[Image sets with object changes]
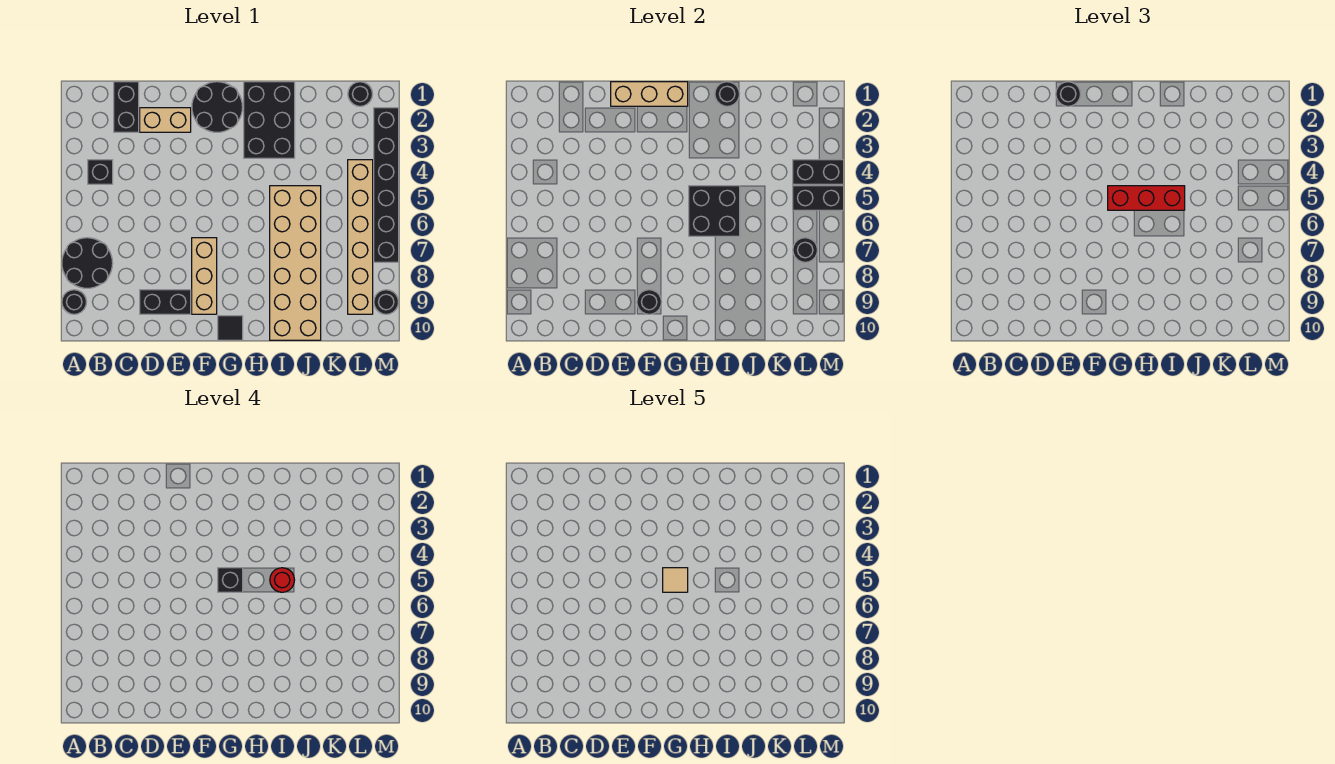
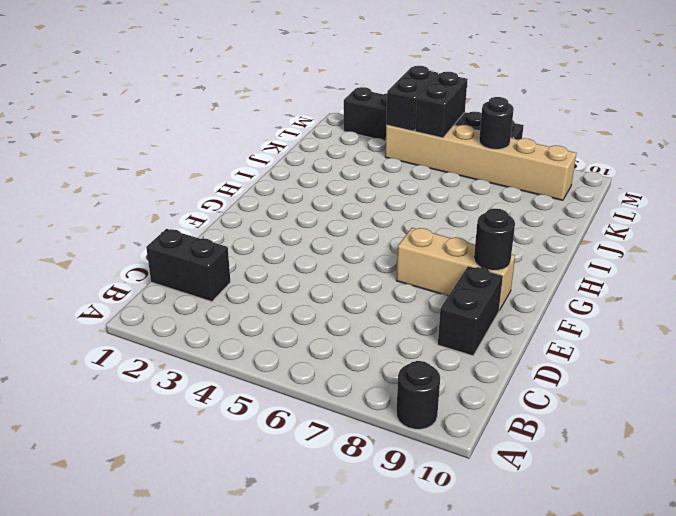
none -> black round brick A7:B8 level 1
none -> black brick B4 level 1
none -> tan brick D2:E2 level 1

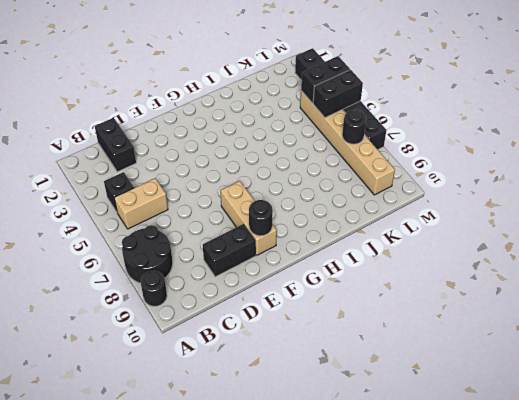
tan brick B5:C5 level 1 -> tan brick D2:E2 level 1
none -> black round brick F1:G2 level 1
none -> black tile G10 level 1
none -> black brick H1:I3 level 1

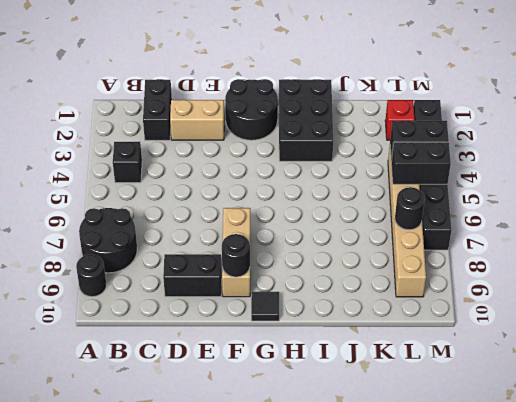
red brick L2 level 1 -> none
none -> tan brick I5:J10 level 1
none -> black round brick L1 level 1
none -> black round brick M9 level 1

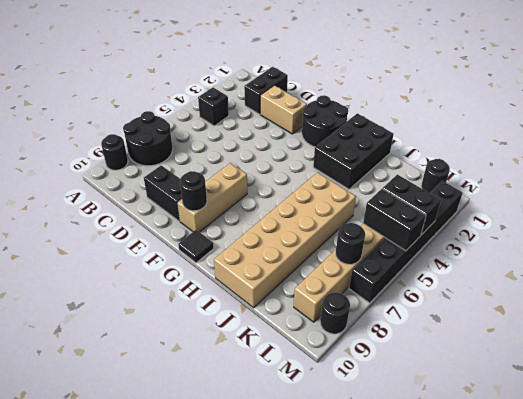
none -> tan brick E1:G1 level 2
none -> black brick H5:I6 level 2
none -> black round brick I1 level 2

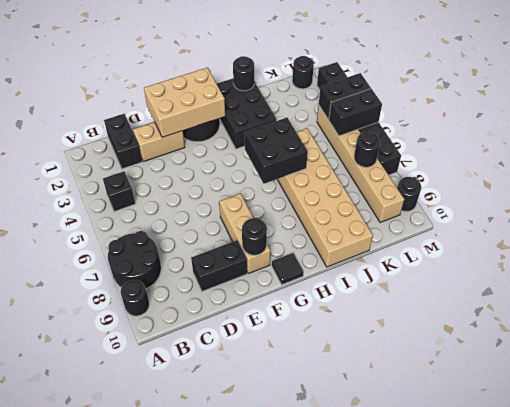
tan brick E1:G2 level 2 -> tan brick E1:G1 level 2
none -> black round brick E1 level 3
none -> red brick G5:I5 level 3
none -> black brick G5 level 4

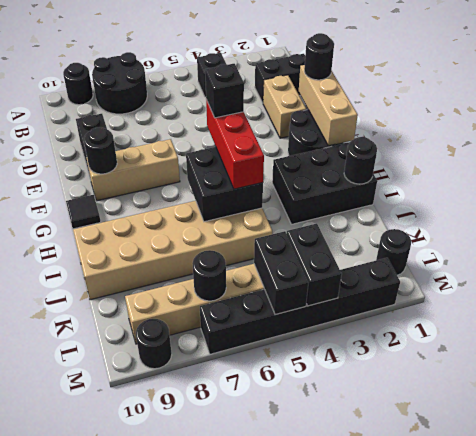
none -> red round brick I5 level 4
none -> tan tile G5 level 5

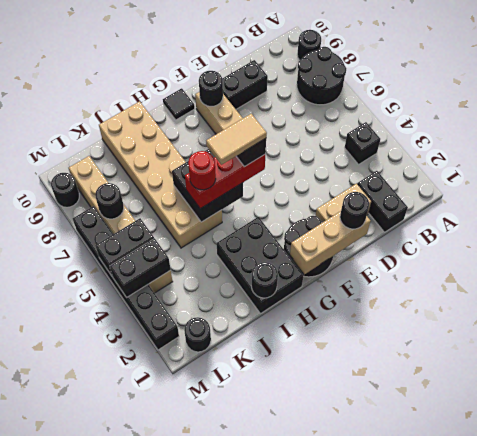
tan tile G5:H5 level 5 -> tan tile G5 level 5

**Exercise prompt:** Every line of the records above that contains the word "black" should be counted, and only the total given.

**Exercise response:** 11